= TASK REQUIREMENTS =
Among the lines below, a stretch begins at the one with "R6: none -> 1M (T10, T12)" and ends at the one with "U17: NOR CD4001". Repeat that stretch exactly, ends included.

= INPUT DATA =
****

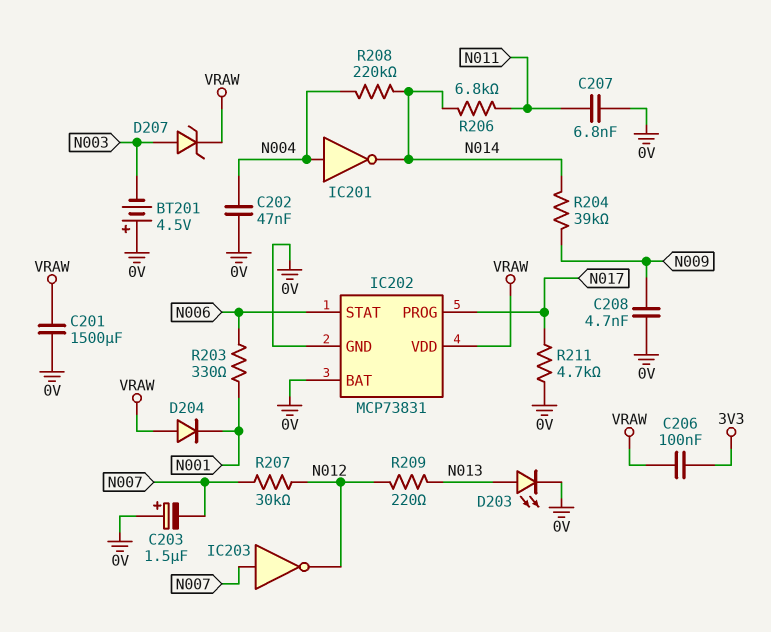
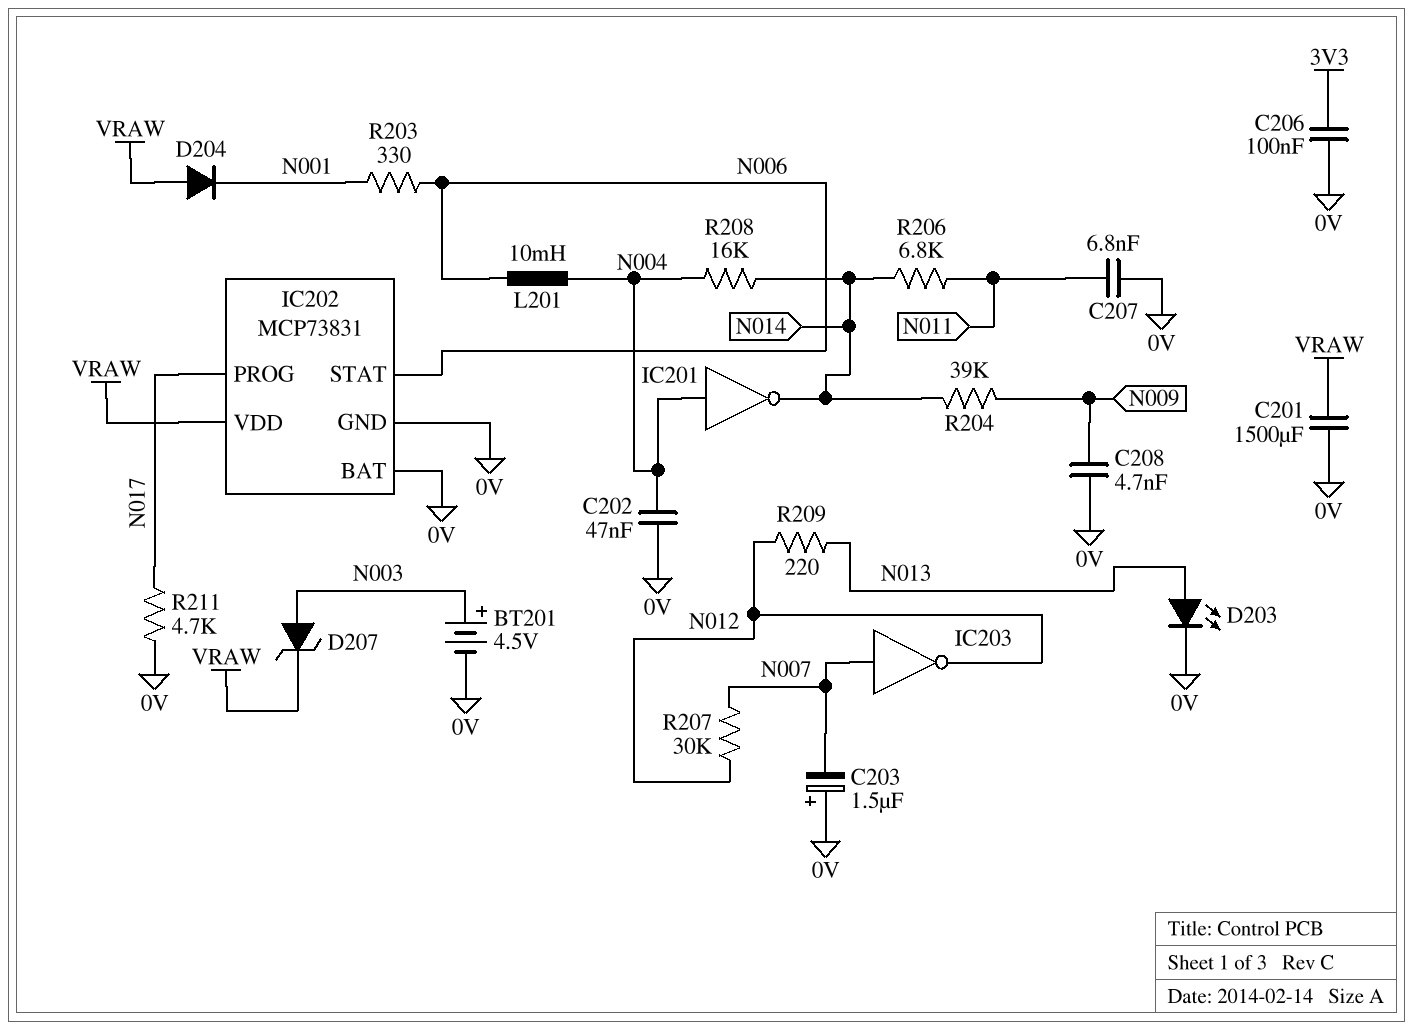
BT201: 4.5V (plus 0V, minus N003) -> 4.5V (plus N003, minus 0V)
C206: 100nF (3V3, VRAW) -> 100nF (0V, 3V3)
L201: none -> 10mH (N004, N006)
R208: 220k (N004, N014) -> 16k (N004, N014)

****

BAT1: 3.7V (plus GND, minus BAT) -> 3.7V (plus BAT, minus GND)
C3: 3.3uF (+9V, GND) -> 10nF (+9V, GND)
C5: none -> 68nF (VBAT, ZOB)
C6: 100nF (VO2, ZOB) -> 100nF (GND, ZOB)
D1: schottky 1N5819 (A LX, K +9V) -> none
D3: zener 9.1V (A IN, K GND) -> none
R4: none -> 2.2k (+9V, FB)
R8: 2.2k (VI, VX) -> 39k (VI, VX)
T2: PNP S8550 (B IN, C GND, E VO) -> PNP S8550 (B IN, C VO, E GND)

****

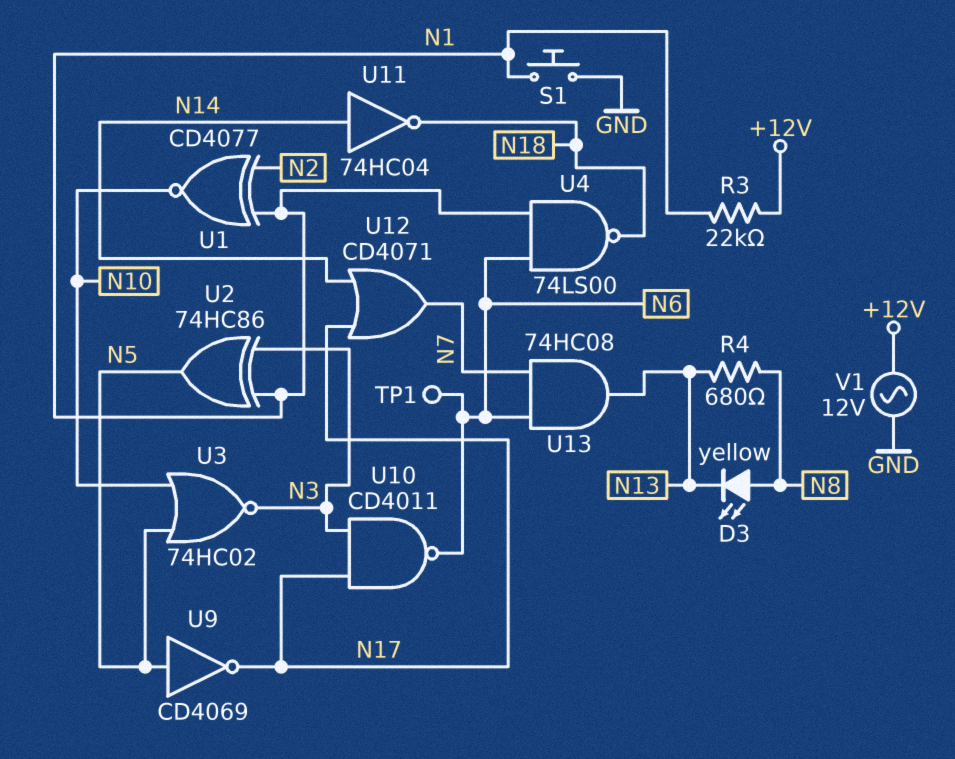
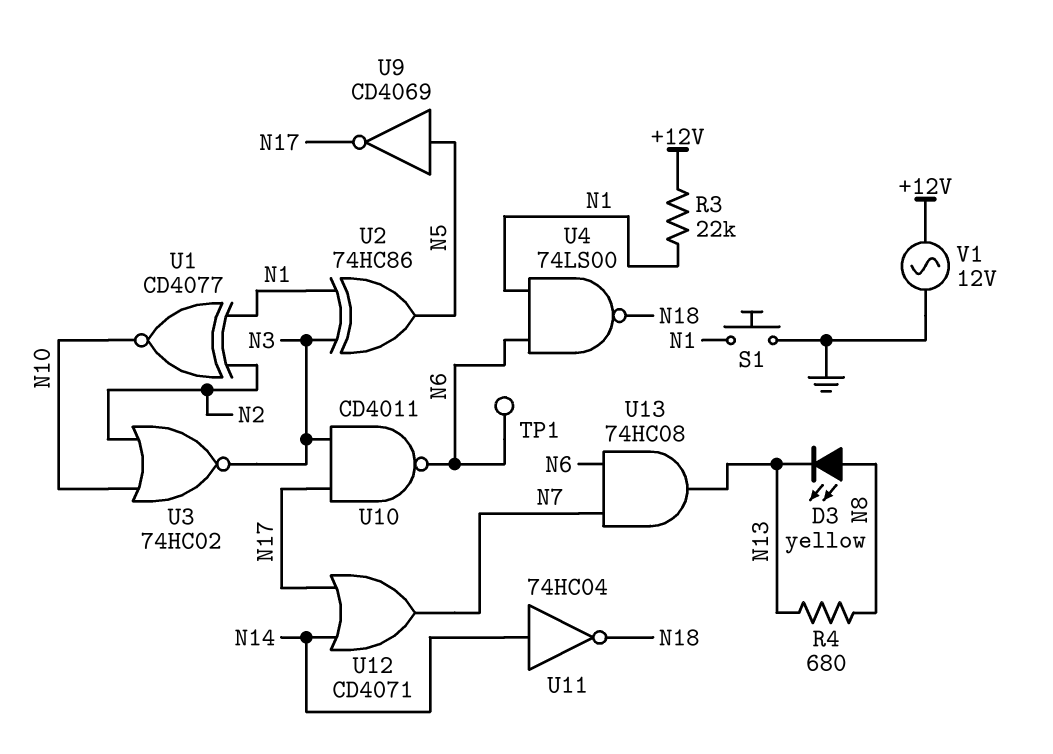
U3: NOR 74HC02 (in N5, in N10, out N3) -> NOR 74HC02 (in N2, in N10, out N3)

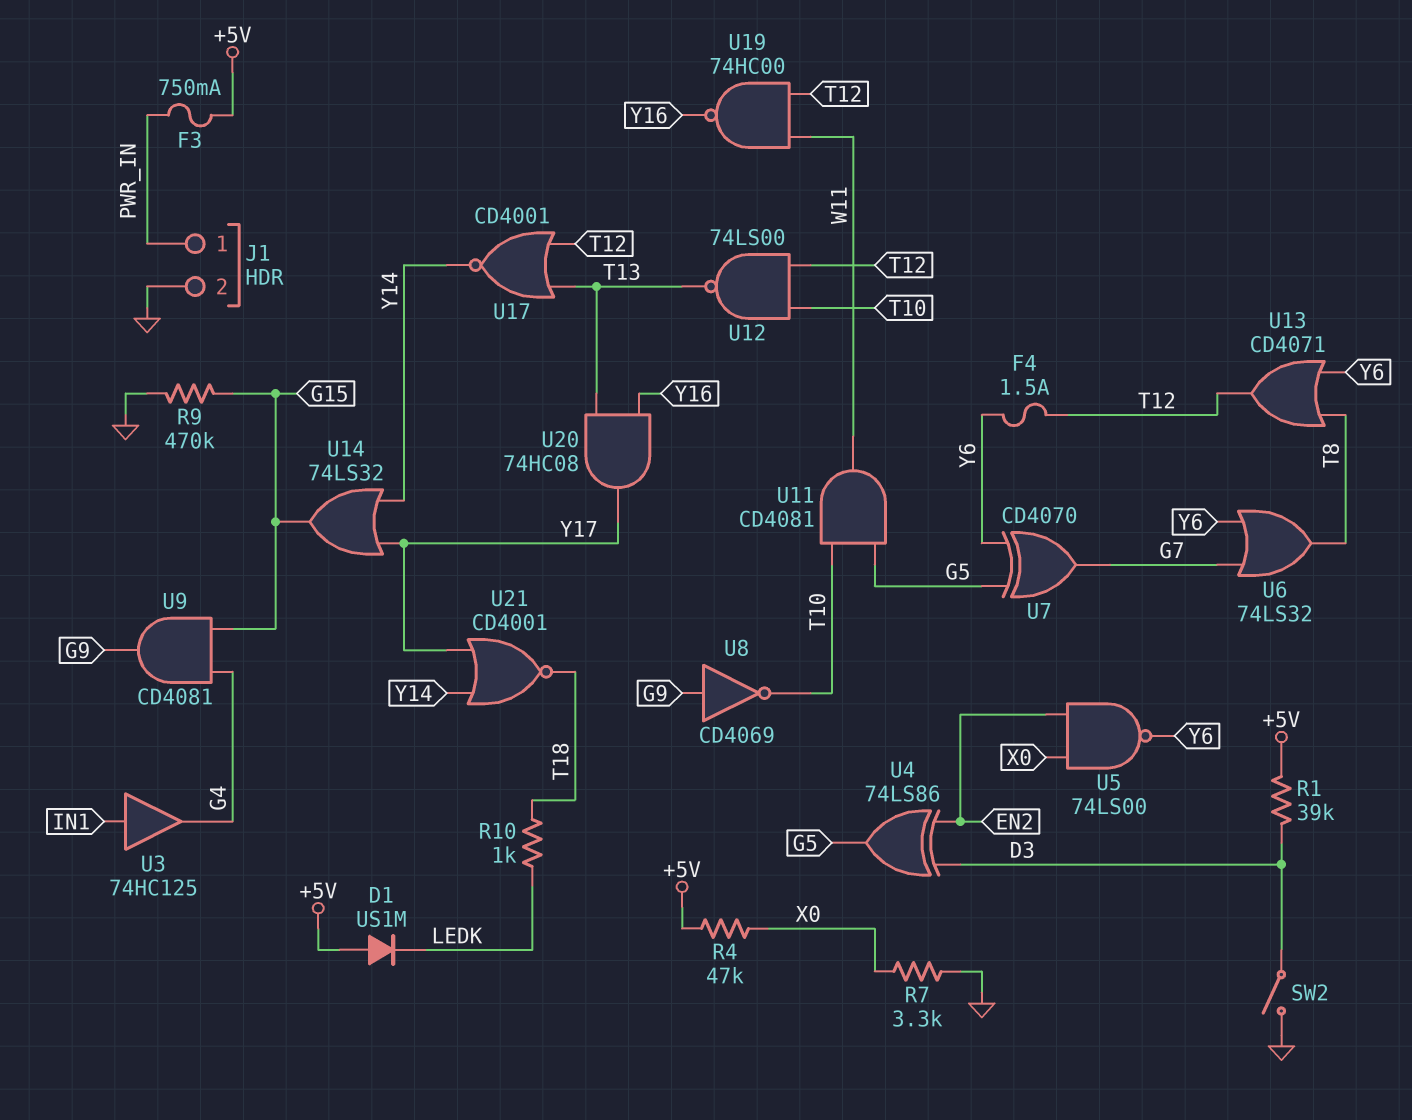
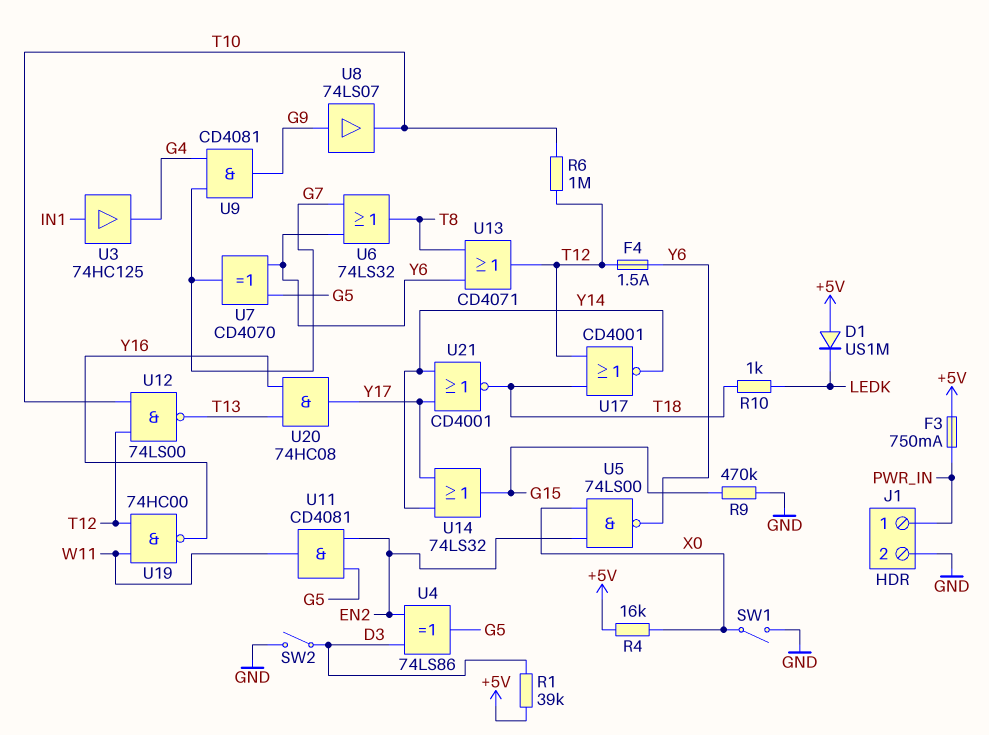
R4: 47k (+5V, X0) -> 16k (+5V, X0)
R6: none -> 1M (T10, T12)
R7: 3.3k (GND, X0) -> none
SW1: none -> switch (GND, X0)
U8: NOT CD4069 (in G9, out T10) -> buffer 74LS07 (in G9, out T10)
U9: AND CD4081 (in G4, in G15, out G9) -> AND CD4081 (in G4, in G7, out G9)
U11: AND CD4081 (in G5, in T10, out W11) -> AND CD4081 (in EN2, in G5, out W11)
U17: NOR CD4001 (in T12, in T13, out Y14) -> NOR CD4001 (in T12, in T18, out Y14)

****

= EXPECTED OUTPUT =
R6: none -> 1M (T10, T12)
R7: 3.3k (GND, X0) -> none
SW1: none -> switch (GND, X0)
U8: NOT CD4069 (in G9, out T10) -> buffer 74LS07 (in G9, out T10)
U9: AND CD4081 (in G4, in G15, out G9) -> AND CD4081 (in G4, in G7, out G9)
U11: AND CD4081 (in G5, in T10, out W11) -> AND CD4081 (in EN2, in G5, out W11)
U17: NOR CD4001 (in T12, in T13, out Y14) -> NOR CD4001 (in T12, in T18, out Y14)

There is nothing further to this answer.